| Your instructions |
From the rows below, pull out each line that contains the string "Sassofono".

| Input |
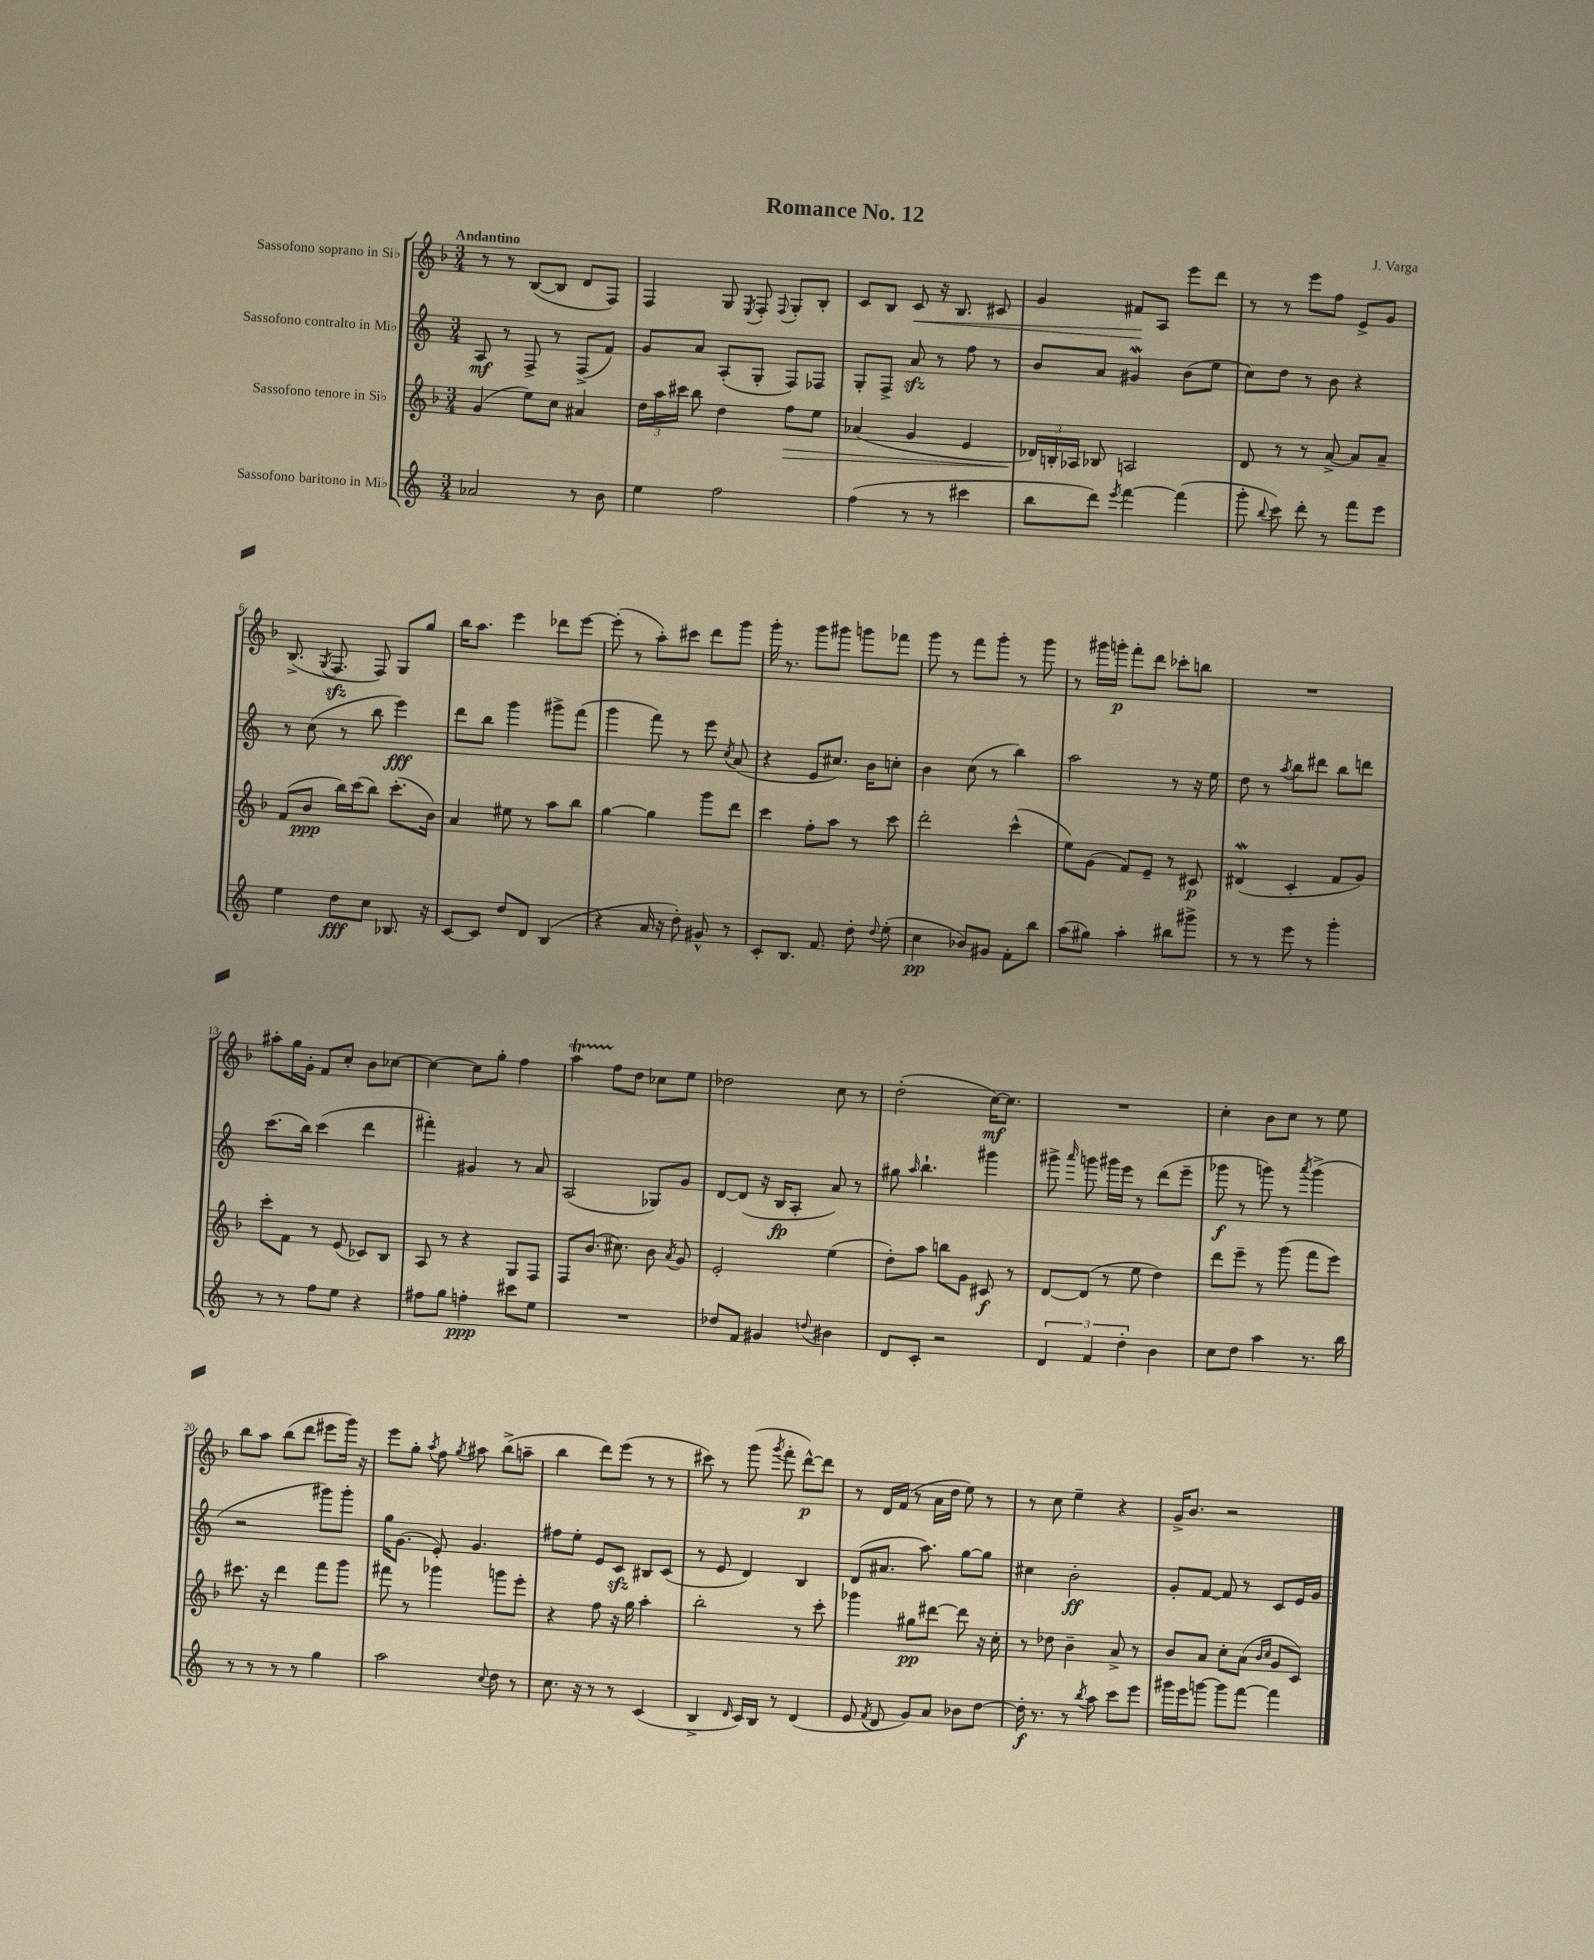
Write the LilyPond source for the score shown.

\header { title = "Romance No. 12" composer = "J. Varga" }
<<
\new StaffGroup <<
\new Staff = "s0" \with { instrumentName = "Sassofono soprano in Sib" } {
    \clef treble \key f \major \numericTimeSignature \time 3/4 \tempo "Andantino"
    \autoBeamOff r8 r8 bes8[~( bes8] d'8[ f8]) |
    f4 g8 \acciaccatura { e8 } f8-. \appoggiatura { f8 } g8[-. bes8]-. |
    c'8[ bes8] c'8\< r16 bes8. cis'8 |
    g'4 fis'8[\! a8] e'''8[ d'''8] |
    r8 r8 e'''8[ f''8] e'8[-> g'8] |
    bes8.->( \acciaccatura { g8 } f8.\sfz f8) g8[ g''8] |
    bes''16[ a''8.] e'''4 des'''8[ e'''8]~ |
    e'''8-.( r8 a''8[-.) cis'''8] d'''8[ g'''8] |
    g'''16-. r8. g'''8[ gis'''8] g'''8[ fes'''8] |
    g'''8 r8 f'''8[ g'''8]-. r8 g'''8 |
    r8 gis'''16[ g'''16]-.\p f'''8[-. d'''8] ces'''8[-. b''8] |
    R2. |
    ais''8[-. g''16 g'16]-. f'8[ c''8]-. bes'8[ ces''8]~ |
    ces''4~ ces''8[ g''8]-. f''4 |
    a''4\startTrillSpan f''8[\stopTrillSpan d''8] ces''8[ e''8] |
    des''2 c''8 r8 |
    d''2-.( c''16[~\mf) c''8.] |
    R2. |
    c''4-. bes'8[ c''8] r8 e''8 |
    bes''8[ a''8] bes''8[( d'''8] eis'''8[ g'''16]) r16 |
    e'''8[ g''8]-. \acciaccatura { a''8 } f''8 \acciaccatura { g''8 } ais''8 bes''8[->( a''8]-- |
    bes''4 d'''8[) e'''8]( r8 r8 |
    cis'''8) r8 g'''8( \acciaccatura { g'''8 } f'''8-. d'''8[~-^\p) d'''8] |
    r8 d'16[ f'16]( r8 a'16[ d''16] e''8) r8 |
    r8 c''8 e''4-- r4 |
    g'16[-> bes'8.] r2 \bar "|." |
}
\new Staff = "s1" \with { instrumentName = "Sassofono contralto in Mib" } {
    \clef treble \key c \major \numericTimeSignature \time 3/4
    \autoBeamOff a8\mf r8 f8-> r8 f8[->( f'8]) |
    g'8[ a'8] a8[-.( g8]-. f8[) fes8] |
    g8[-. f8]-> a'8\sfz r8 f''8 r8 |
    b'8[ a'8] gis'4\mordent b'8[( e''8] |
    c''8[) d''8] r8 b'8 r4 |
    r8 c''8( r8 b''8 e'''4\fff) |
    d'''8[ b''8] g'''4 gis'''8[-> f'''8]( |
    g'''4 f'''8) r8 e'''8 \acciaccatura { c''8 } a'8( |
    r4 e'8[ cis''8.]) b'16[ c''8]-. |
    b'4 c''8( r8 b''4) |
    a''2 r8 r16 e''16 |
    d''8 r8 \acciaccatura { a''8 } b''8[ dis'''8] b''8[ d'''8] |
    c'''8.[( b''16]) c'''4( d'''4 |
    fis'''4-.) gis'4 r8 a'8 |
    a2( ges8[) g'8] |
    d'8[~ d'8]( r16 b16[\fp a8]-. a'8) r8 |
    gis''8 \grace { a''16 } b''4.-! gis'''4 |
    gis'''8-> \grace { a'''16 } g'''8 gis'''16[ e'''16] r8 d'''8[( e'''8]-- |
    ges'''8\f r8 g'''8) r8 \acciaccatura { a'''8 } g'''4->( |
    r2 gis'''8[) gis'''8]-. |
    g''16[ g'8.]( e'8-.) g'4. |
    fis''8[ e''8]-. e'8[ c'8]\sfz bis8[ c'8]( |
    r8 e'8 d'4) b4 |
    d'8[( ais'8.] a''8.) g''8[~ g''8] |
    cis''4 b'2-.\ff |
    g'8[-. f'8]~ f'8 r8 c'8[ e'16 g'16] \bar "|." |
}
\new Staff = "s2" \with { instrumentName = "Sassofono tenore in Sib" } {
    \clef treble \key f \major \numericTimeSignature \time 3/4
    \autoBeamOff g'4( e''8[) c''8] ais'4 |
    \tuplet 3/2 { d''16[ a''16 cis'''16] } bes''8 d''4 f''8[\> e''8] |
    aes'4( g'4 e'4 |
    \tuplet 3/2 { des'16[\!) b16-. aes16] } bes8 a2 |
    d'8 r8 r8 a'8~-> a'8[ a'8]-- |
    f'8[( bes'8]\ppp bes''16[) c'''16( bes''8]) c'''8.[-.( bes'16]) |
    a'4 eis''8 r8 a''8[ bes''8] |
    g''4~ g''4 g'''8[ d'''8] |
    c'''4 f''8[-. a''8] r8 c'''8 |
    d'''2-. c'''4-^( |
    e''8[) g'8]( f'8[) e'8]-- r8 cis'8\p |
    dis'4\mordent( c'4-. f'8[ g'8]) |
    c'''8[-. f'8] r8 e'8( ces'8[) bes8] |
    a8 r8 r4 g8[ f8] |
    f8[ bes'8.]( cis''8.) bes'8 \acciaccatura { a'8 } g'8 |
    e'2-. e''4( |
    d''8[-.) a''8] b''8[ g'8] cis'8\f r8 |
    d'8[~ d'8]( r8 e''8 d''4) |
    d'''8[ e'''8]-- r8 g'''8( f'''8[ e'''8]) |
    cis'''8. r16 d'''4 f'''8[ g'''8] |
    fis'''8 r8 ges'''4 g'''8[ e'''8]-. |
    r4 f''8 r16 g''16 a''4-. |
    bes''2-. r8 c'''8-. |
    ges'''4 gis''8[\pp dis'''8]~ dis'''8 r16 c''16-. |
    r8 des''8 bes'4-- a'8-> r8 |
    bes'8[ a'8] c''8[-. a'8]( \grace { bes'16[ c''16] } g'8[ c'8]) \bar "|." |
}
\new Staff = "s3" \with { instrumentName = "Sassofono baritono in Mib" } {
    \clef treble \key c \major \numericTimeSignature \time 3/4
    \autoBeamOff aes'2 r8 b'8 |
    e''4 f''2 |
    f''4( r8 r8 cis'''4 |
    b''8[ d'''8]) \acciaccatura { e'''8 } f'''4~ f'''4( |
    g'''8-. \appoggiatura { b''8 } c'''8) d'''8-. r8 f'''8[ e'''8] |
    e''4 d''8[\fff c''8] bes8. r16 |
    c'8[~ c'8] d''8[ d'8] b4( |
    r4 a'16 r16 d''8-.) gis'8-^ r8 |
    c'8[-. b8.] f'8. d''8-. \appoggiatura { d''8 } e''8-.( |
    c''4\pp bes'8[) gis'8] f'8[-. b''8] |
    a''8[( gis''8]) a''4-. bis''8[ gis'''8]-> |
    r8 r8 e'''8 r8 g'''4-. |
    r8 r8 f''8[ e''8] r4 |
    fis''8[ g''8] f''4-.\ppp cis'''8[ e''8] |
    R2. |
    des''8[ f'8] gis'4 \appoggiatura { d''8 } bis'4 |
    d'8[ c'8]-. r2 |
    \tuplet 3/2 { d'4 f'4 d''4-. } b'4 |
    c''8[ d''8] a''4 r8. b''16 |
    r8 r8 r8 r8 g''4 |
    a''2 \appoggiatura { c''8 } d''8 r8 |
    c''8. r16 r8 r8 c'4( |
    b4-> \grace { d'16 } c'16[) b16] r8 d'4( |
    e'8 \acciaccatura { f'8 } d'8 g'8[) a'8] bes'8[ d''8]~ |
    d''16-.\f r8. r8 \acciaccatura { b''8 } a''8 c'''8[ e'''8] |
    gis'''16[ e'''16 g'''8]~ g'''8[ f'''8]~ f'''4 \bar "|." |
}
>>
>>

| Answer to the problem |
\new Staff = "s0" \with { instrumentName = "Sassofono soprano in Sib" } {
\new Staff = "s1" \with { instrumentName = "Sassofono contralto in Mib" } {
\new Staff = "s2" \with { instrumentName = "Sassofono tenore in Sib" } {
\new Staff = "s3" \with { instrumentName = "Sassofono baritono in Mib" } {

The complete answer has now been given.